#### Data listing
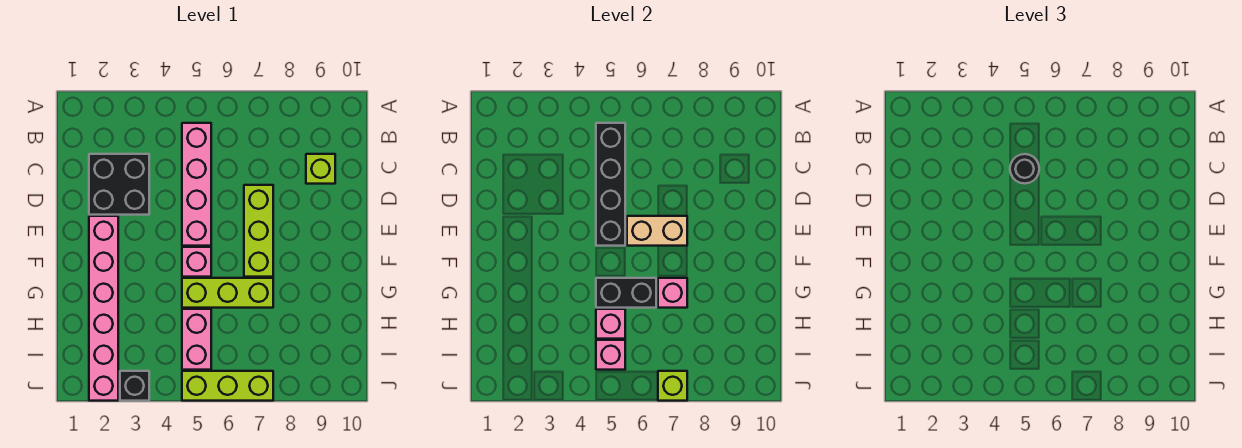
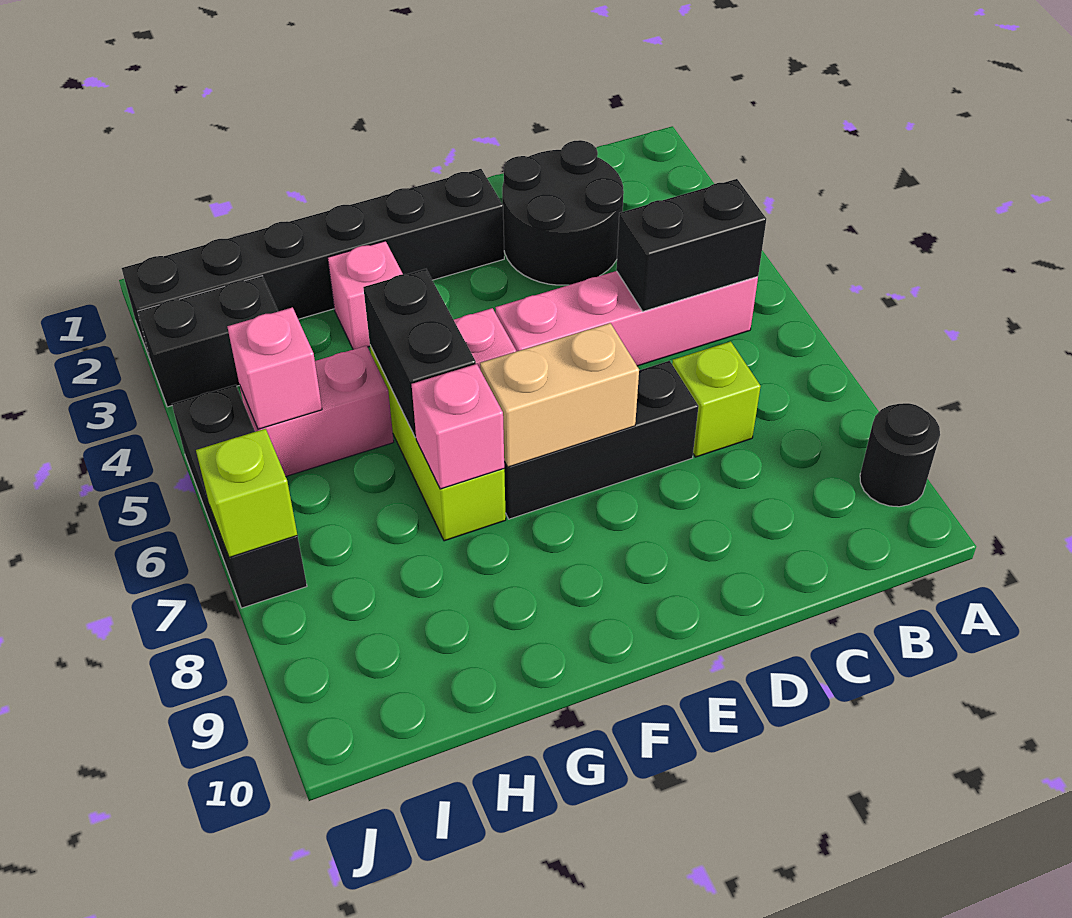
black brick B5:E5 level 2 -> black brick B5:C5 level 2
black brick C2:D3 level 1 -> black round brick C2:D3 level 1
black round brick C5 level 3 -> black round brick A9 level 1
lime brick C9 level 1 -> lime brick C7 level 1
lime brick D7:F7 level 1 -> black brick D7:F7 level 1
pink brick E2:J2 level 1 -> black brick E2:J2 level 1
tan brick E6:E7 level 2 -> tan brick E7:F7 level 2
pink brick H5 level 2 -> pink brick G3 level 1
black brick J3 level 1 -> black brick I3:J3 level 1
lime brick J5:J7 level 1 -> black brick J5:J7 level 1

#### Your assignment
Work through the data above line by line and give the number of lines in which "round" occurs. Add nothing else.

#### Solution to the problem
2